* [Task] Your copy of the entries below should hold exactly the lines from the one containing "(286, 534) = (350, 343): turquoise" to the one containing "(926, 447) = (476, 194): green", inclusive, and no pictures.

* [Task inputs]
.....

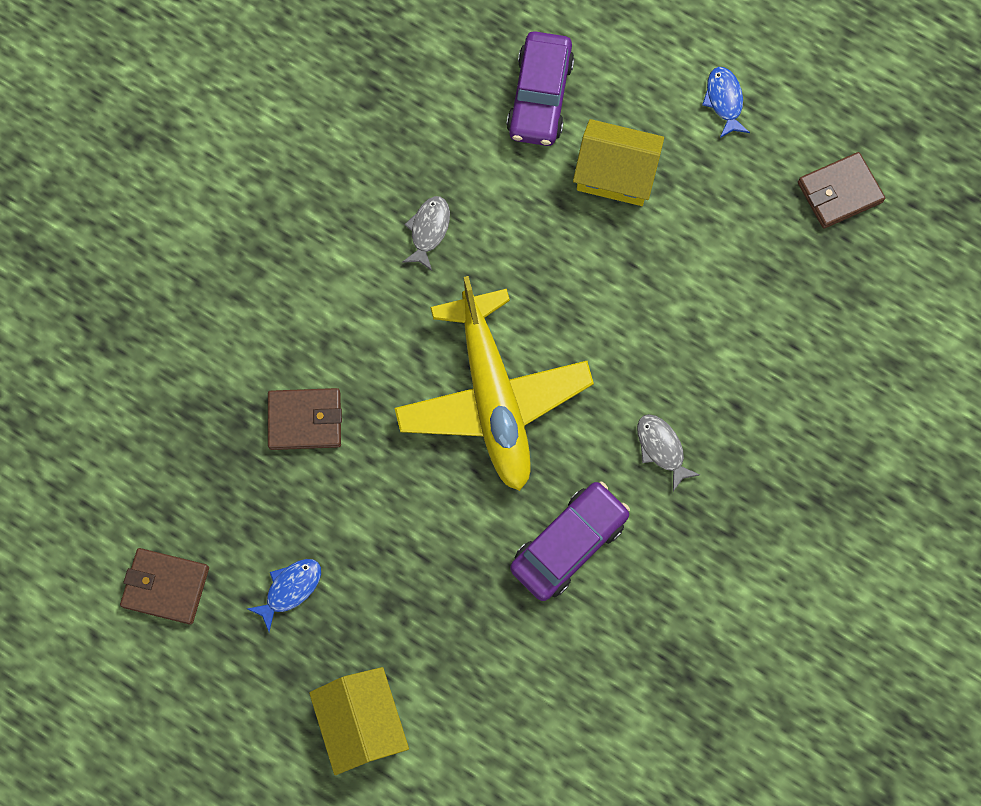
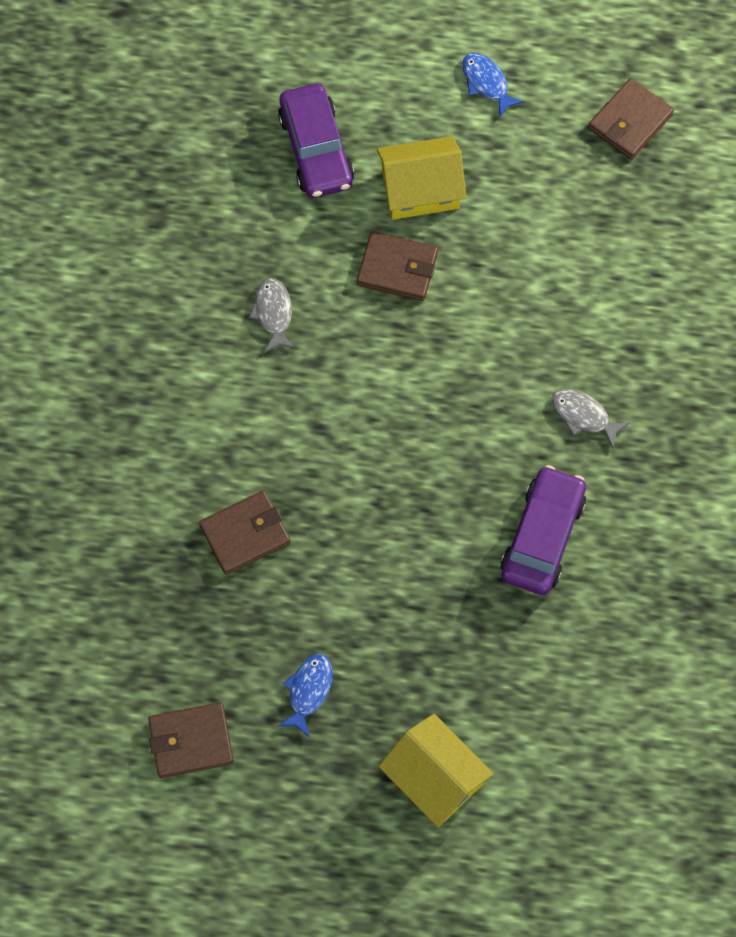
camera: 25 degrees left, 5 degrees down
(493, 398) = (409, 438): yellow plane -> none
(559, 237) = (397, 268): none -> brown wallet

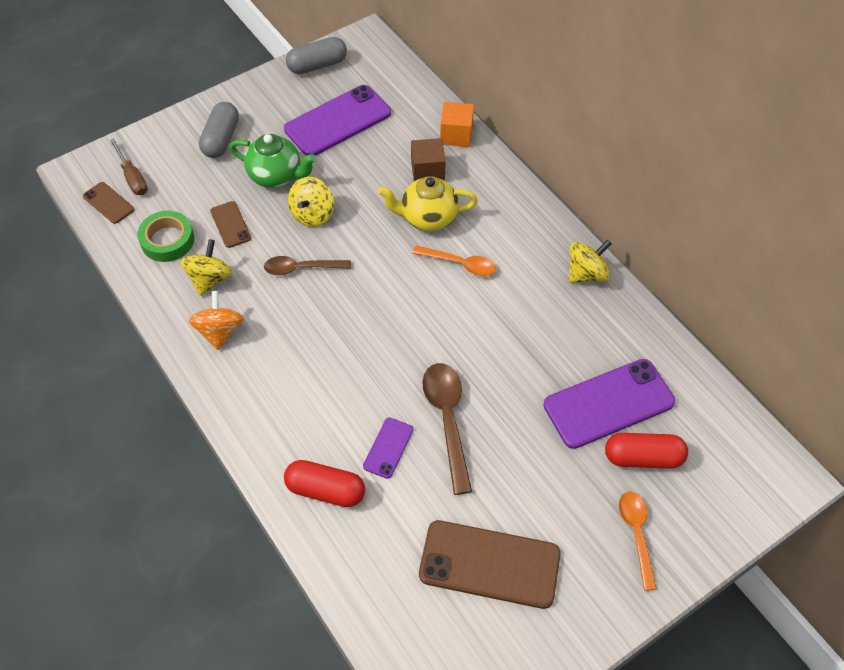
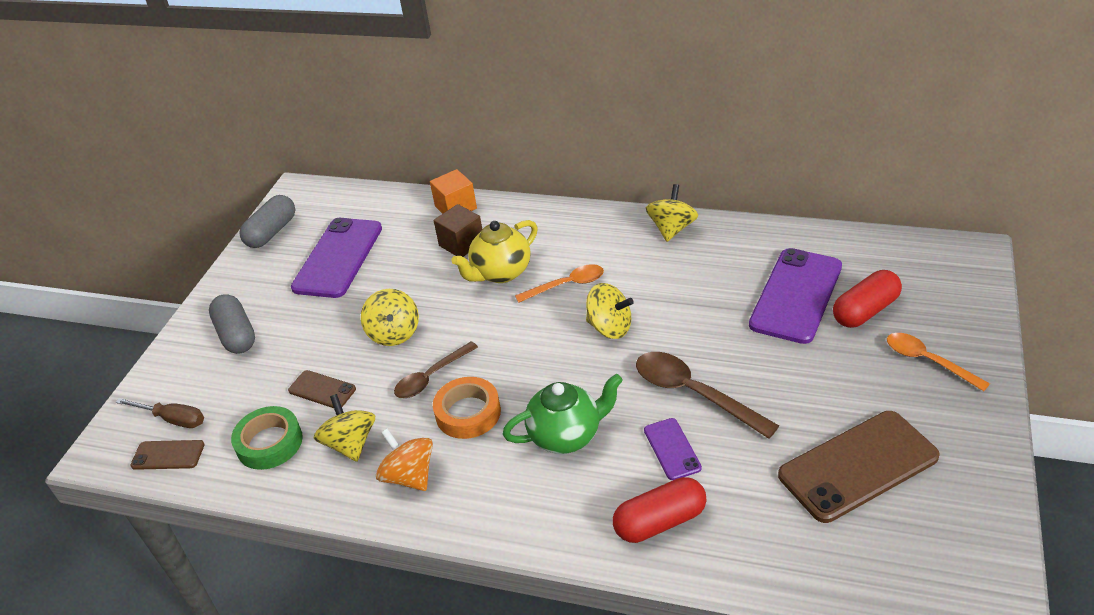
camera: 35 degrees left, 15 degrees down
(276, 176) = (325, 328): green teapot -> green teapot (566, 435)
(296, 314) = (468, 413): none -> orange tape
(451, 322) = (610, 327): none -> yellow spinning top

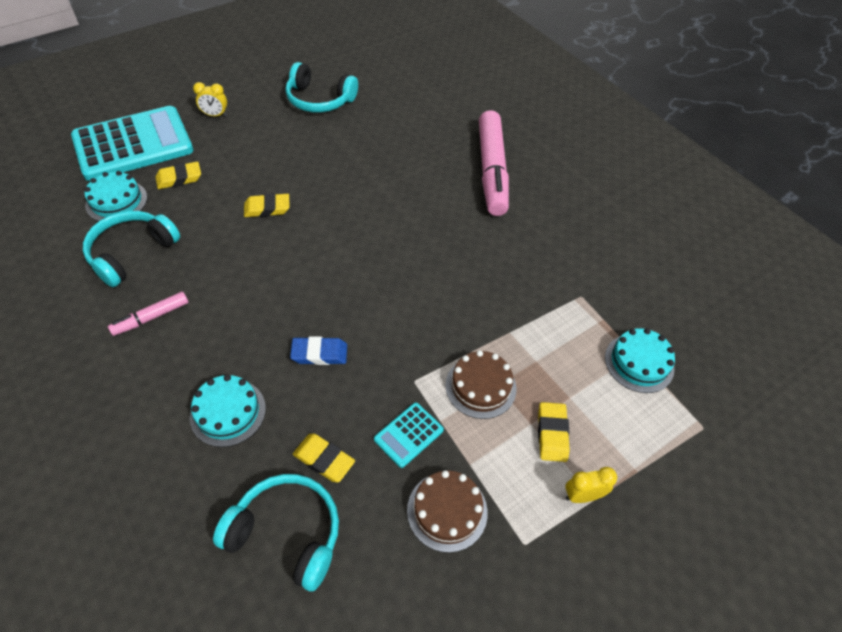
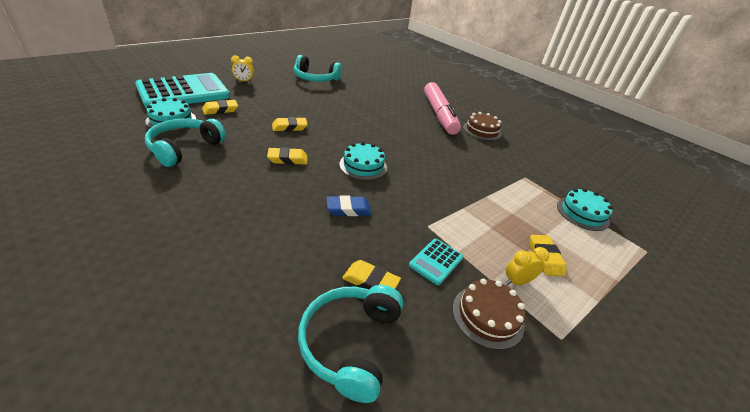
camera: 10 degrees left, 15 degrees down
(151, 317) = (203, 186): pink marker -> none
(228, 412) = (278, 249): turquoise cake -> turquoise cake (363, 166)
(257, 269) = (287, 159): none -> yellow eraser
(286, 534) = (350, 343): turquoise headphones -> turquoise headphones turned 90 degrees counterclockwise
(480, 386) = (479, 228): brown cake -> brown cake (482, 130)
(582, 495) = (588, 299): yellow clock -> yellow clock (517, 281)

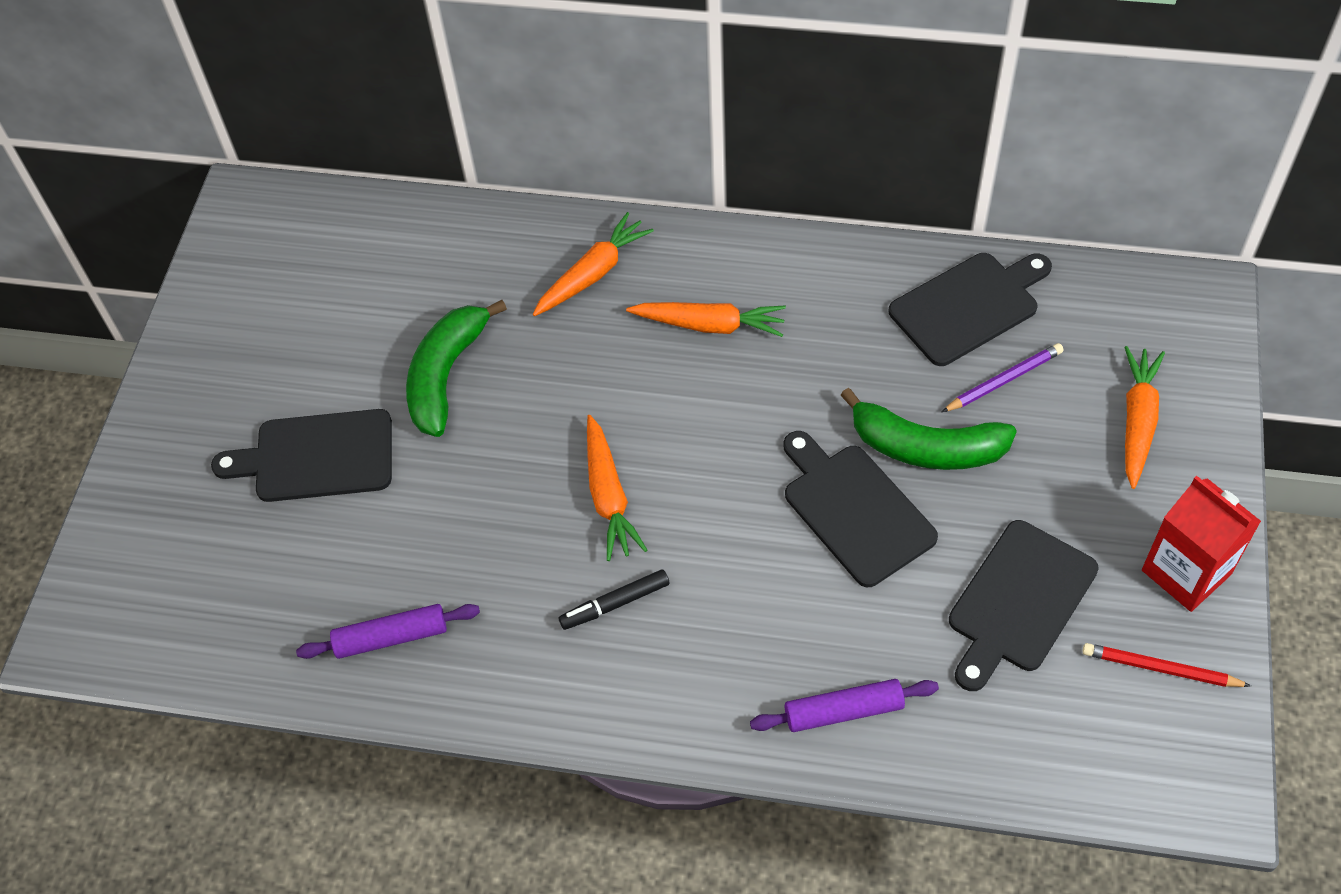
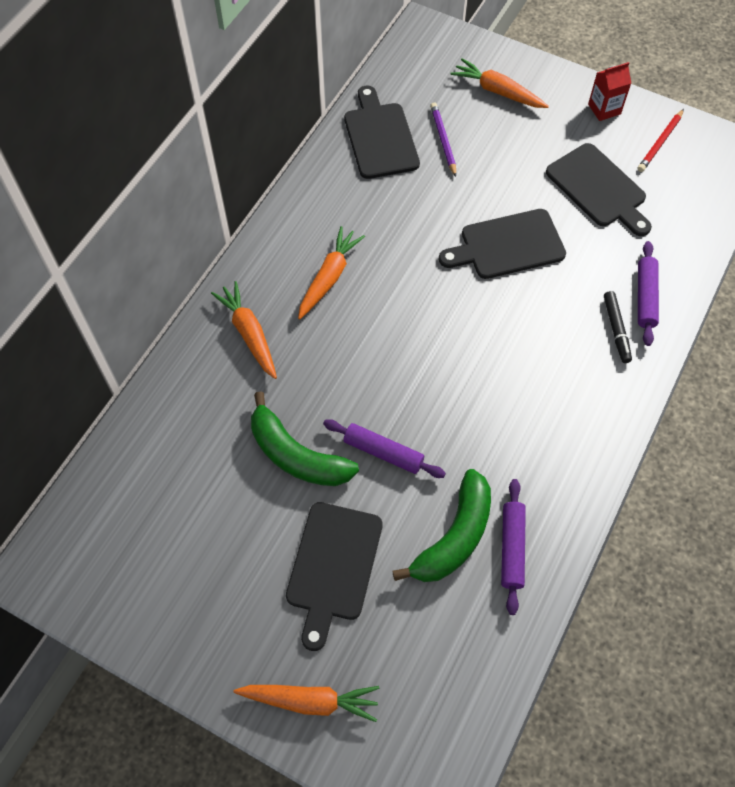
camera: 75 degrees left, 5 degrees up
(478, 461) = (383, 452): none -> purple rolling pin
(609, 495) = (445, 378): orange carrot -> orange carrot (310, 701)
(615, 604) = (531, 398): black marker -> black marker (616, 330)
(926, 447) = (476, 194): green banana -> green banana (454, 537)
(1186, 572) = (604, 109): red carton -> red carton, size x0.65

.....

* [Answer to this exercise]
(286, 534) = (350, 343): turquoise headphones -> turquoise headphones turned 90 degrees counterclockwise
(480, 386) = (479, 228): brown cake -> brown cake (482, 130)
(582, 495) = (588, 299): yellow clock -> yellow clock (517, 281)

camera: 75 degrees left, 5 degrees up
(478, 461) = (383, 452): none -> purple rolling pin
(609, 495) = (445, 378): orange carrot -> orange carrot (310, 701)
(615, 604) = (531, 398): black marker -> black marker (616, 330)
(926, 447) = (476, 194): green banana -> green banana (454, 537)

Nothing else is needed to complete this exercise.